Directions for this task: Each line in the records below that has the word "light" should be copied.

Exercise materials:
═══

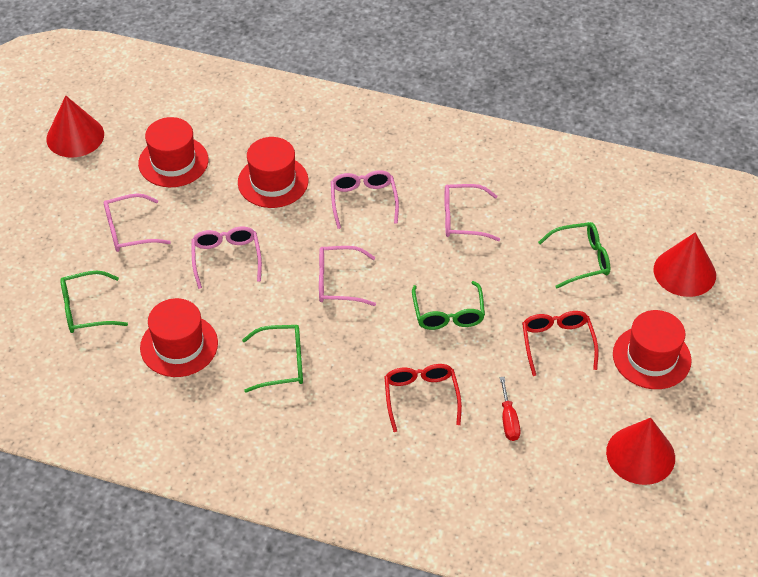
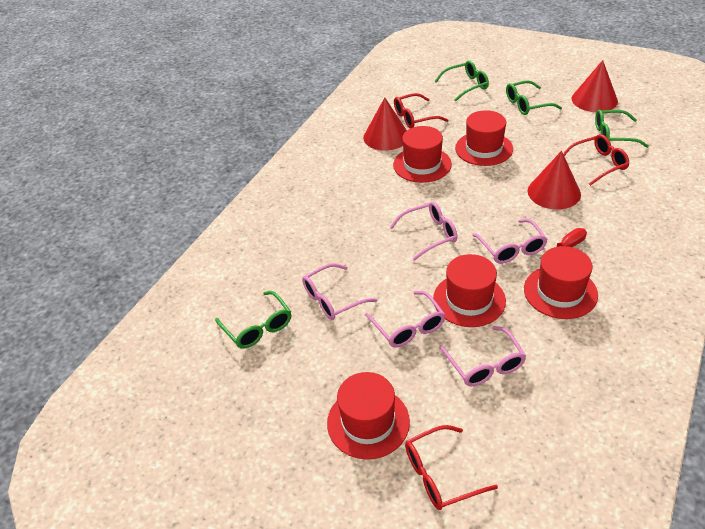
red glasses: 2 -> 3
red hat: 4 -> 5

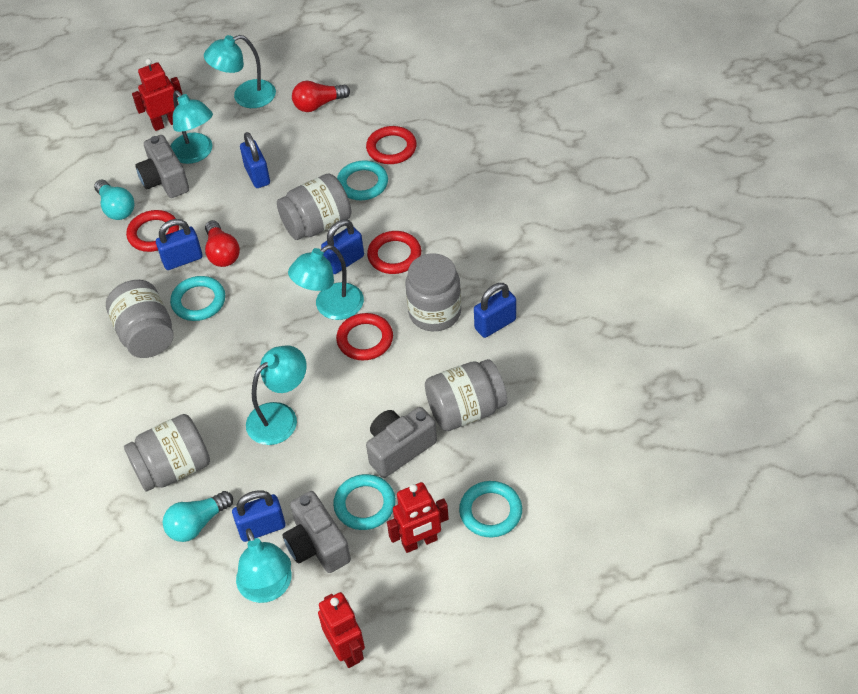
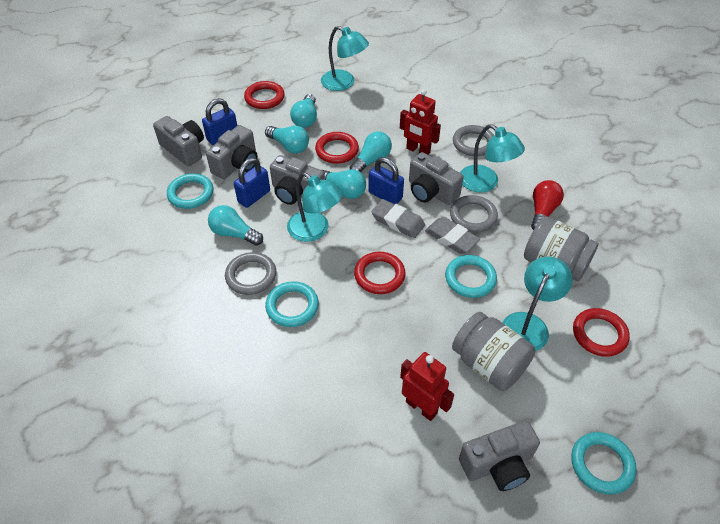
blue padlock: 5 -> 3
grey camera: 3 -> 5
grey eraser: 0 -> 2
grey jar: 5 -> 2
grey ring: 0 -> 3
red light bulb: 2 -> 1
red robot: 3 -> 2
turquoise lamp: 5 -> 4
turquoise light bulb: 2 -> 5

═══

Response area:
red light bulb: 2 -> 1
turquoise light bulb: 2 -> 5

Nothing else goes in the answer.